* Required work
After locating the line with "(329, 440) = (228, 755): pink" in the data that follows, return it and every later line exactly, up to and including the line with "camera: 15 degrees left, 10 degrees up".

* Spatial object tracking data
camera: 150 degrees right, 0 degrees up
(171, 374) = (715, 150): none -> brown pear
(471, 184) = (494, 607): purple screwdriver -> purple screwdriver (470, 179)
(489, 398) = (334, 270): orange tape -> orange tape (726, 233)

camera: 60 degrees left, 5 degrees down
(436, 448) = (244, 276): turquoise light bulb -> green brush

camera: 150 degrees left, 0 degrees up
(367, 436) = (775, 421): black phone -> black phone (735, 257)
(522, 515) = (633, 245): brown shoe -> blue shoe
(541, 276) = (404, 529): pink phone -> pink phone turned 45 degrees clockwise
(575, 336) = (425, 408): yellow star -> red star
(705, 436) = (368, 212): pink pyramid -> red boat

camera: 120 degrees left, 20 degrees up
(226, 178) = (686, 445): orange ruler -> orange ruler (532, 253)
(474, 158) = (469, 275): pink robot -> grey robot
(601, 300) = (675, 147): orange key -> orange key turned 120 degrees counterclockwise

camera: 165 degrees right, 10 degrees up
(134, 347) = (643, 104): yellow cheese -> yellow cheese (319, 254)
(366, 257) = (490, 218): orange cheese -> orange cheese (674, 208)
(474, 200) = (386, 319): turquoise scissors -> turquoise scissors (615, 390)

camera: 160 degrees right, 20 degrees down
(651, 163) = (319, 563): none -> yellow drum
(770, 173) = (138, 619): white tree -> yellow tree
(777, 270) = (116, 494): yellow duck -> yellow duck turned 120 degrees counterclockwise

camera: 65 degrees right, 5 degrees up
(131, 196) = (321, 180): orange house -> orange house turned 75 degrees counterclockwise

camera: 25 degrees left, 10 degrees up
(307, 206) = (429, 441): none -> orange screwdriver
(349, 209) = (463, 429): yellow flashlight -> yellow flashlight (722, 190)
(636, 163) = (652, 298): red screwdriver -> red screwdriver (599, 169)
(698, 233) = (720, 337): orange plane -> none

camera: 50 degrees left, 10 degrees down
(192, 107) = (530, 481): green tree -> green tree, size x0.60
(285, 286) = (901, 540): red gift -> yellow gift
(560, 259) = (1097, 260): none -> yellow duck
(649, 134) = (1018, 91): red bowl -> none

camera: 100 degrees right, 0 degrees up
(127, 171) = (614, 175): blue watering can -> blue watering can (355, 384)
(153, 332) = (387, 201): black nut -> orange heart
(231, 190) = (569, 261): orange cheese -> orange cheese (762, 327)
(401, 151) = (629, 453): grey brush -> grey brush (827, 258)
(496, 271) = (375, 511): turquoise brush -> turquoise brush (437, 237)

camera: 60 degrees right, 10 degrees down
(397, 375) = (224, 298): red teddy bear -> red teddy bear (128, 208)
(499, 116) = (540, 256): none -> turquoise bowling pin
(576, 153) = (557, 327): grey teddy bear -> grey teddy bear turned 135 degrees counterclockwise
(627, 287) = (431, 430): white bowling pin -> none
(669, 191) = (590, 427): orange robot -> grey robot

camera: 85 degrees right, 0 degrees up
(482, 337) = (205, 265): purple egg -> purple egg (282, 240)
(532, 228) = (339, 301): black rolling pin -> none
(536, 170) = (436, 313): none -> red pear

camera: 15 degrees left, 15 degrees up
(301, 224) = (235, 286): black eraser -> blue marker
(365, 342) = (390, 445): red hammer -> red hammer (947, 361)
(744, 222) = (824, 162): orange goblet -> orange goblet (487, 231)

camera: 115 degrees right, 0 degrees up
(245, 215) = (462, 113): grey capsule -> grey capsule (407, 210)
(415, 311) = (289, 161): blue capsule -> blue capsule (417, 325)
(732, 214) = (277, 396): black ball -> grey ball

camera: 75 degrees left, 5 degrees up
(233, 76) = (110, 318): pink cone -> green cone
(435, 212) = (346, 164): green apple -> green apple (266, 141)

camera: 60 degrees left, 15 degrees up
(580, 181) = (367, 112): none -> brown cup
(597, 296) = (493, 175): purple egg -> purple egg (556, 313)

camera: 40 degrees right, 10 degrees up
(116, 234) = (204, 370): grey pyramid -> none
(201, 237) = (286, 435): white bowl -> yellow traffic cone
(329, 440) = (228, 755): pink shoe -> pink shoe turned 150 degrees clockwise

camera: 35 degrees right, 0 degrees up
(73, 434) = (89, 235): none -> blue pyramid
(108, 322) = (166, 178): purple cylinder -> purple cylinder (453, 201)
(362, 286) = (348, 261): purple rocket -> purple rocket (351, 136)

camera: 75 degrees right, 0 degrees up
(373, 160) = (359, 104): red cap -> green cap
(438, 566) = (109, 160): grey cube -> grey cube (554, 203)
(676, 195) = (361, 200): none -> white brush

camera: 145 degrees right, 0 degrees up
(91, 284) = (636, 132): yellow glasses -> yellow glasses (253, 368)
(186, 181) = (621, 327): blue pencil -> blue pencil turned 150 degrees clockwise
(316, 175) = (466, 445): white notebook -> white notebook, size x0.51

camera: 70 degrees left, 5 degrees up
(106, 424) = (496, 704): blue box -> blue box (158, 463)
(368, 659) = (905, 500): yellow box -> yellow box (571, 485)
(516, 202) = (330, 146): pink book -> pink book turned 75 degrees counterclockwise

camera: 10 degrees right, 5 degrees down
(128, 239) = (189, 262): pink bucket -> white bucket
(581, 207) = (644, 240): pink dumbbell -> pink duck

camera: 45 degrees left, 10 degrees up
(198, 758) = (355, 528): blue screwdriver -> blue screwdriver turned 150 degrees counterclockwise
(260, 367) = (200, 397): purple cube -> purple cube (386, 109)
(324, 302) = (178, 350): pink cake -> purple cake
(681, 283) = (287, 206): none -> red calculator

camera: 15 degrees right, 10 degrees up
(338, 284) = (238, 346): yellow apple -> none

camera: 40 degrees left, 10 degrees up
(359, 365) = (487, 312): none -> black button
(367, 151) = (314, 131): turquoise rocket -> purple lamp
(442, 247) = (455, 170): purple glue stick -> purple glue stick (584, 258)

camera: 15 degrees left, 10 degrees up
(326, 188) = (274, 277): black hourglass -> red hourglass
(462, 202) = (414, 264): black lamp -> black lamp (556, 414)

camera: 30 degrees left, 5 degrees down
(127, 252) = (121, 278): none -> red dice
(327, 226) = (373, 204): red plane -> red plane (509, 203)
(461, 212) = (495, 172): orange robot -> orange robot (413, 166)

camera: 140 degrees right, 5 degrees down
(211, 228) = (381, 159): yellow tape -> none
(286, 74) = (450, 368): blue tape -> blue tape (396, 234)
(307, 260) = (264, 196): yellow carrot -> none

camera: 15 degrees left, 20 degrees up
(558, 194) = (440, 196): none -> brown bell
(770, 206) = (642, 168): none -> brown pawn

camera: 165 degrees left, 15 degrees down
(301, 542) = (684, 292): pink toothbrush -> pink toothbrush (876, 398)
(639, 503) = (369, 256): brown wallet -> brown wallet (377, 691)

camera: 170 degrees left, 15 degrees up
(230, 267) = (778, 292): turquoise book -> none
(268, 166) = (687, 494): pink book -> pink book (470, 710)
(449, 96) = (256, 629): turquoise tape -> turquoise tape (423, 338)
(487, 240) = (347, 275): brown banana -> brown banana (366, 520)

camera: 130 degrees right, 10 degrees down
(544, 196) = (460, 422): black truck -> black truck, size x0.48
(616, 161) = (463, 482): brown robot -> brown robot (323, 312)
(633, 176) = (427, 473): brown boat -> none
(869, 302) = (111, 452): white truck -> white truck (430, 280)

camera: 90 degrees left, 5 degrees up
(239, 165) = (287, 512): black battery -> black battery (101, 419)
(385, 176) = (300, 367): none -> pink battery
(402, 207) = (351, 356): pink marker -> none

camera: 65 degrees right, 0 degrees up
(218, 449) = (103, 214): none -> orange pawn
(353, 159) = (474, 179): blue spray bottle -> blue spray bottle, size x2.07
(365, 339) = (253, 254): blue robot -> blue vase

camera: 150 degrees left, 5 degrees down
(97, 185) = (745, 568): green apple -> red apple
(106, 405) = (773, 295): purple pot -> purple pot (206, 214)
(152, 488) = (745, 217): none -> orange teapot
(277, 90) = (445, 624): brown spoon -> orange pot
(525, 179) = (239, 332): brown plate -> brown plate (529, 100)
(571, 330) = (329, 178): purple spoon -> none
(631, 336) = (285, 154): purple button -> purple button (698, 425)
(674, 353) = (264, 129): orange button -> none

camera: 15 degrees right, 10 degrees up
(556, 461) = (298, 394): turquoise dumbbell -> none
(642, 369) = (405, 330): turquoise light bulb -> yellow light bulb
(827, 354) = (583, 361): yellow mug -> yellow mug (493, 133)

* Written response
(329, 440) = (228, 755): pink shoe -> pink shoe turned 150 degrees clockwise

camera: 35 degrees right, 0 degrees up
(73, 434) = (89, 235): none -> blue pyramid
(108, 322) = (166, 178): purple cylinder -> purple cylinder (453, 201)
(362, 286) = (348, 261): purple rocket -> purple rocket (351, 136)

camera: 75 degrees right, 0 degrees up
(373, 160) = (359, 104): red cap -> green cap
(438, 566) = (109, 160): grey cube -> grey cube (554, 203)
(676, 195) = (361, 200): none -> white brush

camera: 145 degrees right, 0 degrees up
(91, 284) = (636, 132): yellow glasses -> yellow glasses (253, 368)
(186, 181) = (621, 327): blue pencil -> blue pencil turned 150 degrees clockwise
(316, 175) = (466, 445): white notebook -> white notebook, size x0.51

camera: 70 degrees left, 5 degrees up
(106, 424) = (496, 704): blue box -> blue box (158, 463)
(368, 659) = (905, 500): yellow box -> yellow box (571, 485)
(516, 202) = (330, 146): pink book -> pink book turned 75 degrees counterclockwise

camera: 10 degrees right, 5 degrees down
(128, 239) = (189, 262): pink bucket -> white bucket
(581, 207) = (644, 240): pink dumbbell -> pink duck

camera: 45 degrees left, 10 degrees up
(198, 758) = (355, 528): blue screwdriver -> blue screwdriver turned 150 degrees counterclockwise
(260, 367) = (200, 397): purple cube -> purple cube (386, 109)
(324, 302) = (178, 350): pink cake -> purple cake
(681, 283) = (287, 206): none -> red calculator

camera: 15 degrees right, 10 degrees up
(338, 284) = (238, 346): yellow apple -> none

camera: 40 degrees left, 10 degrees up
(359, 365) = (487, 312): none -> black button
(367, 151) = (314, 131): turquoise rocket -> purple lamp
(442, 247) = (455, 170): purple glue stick -> purple glue stick (584, 258)

camera: 15 degrees left, 10 degrees up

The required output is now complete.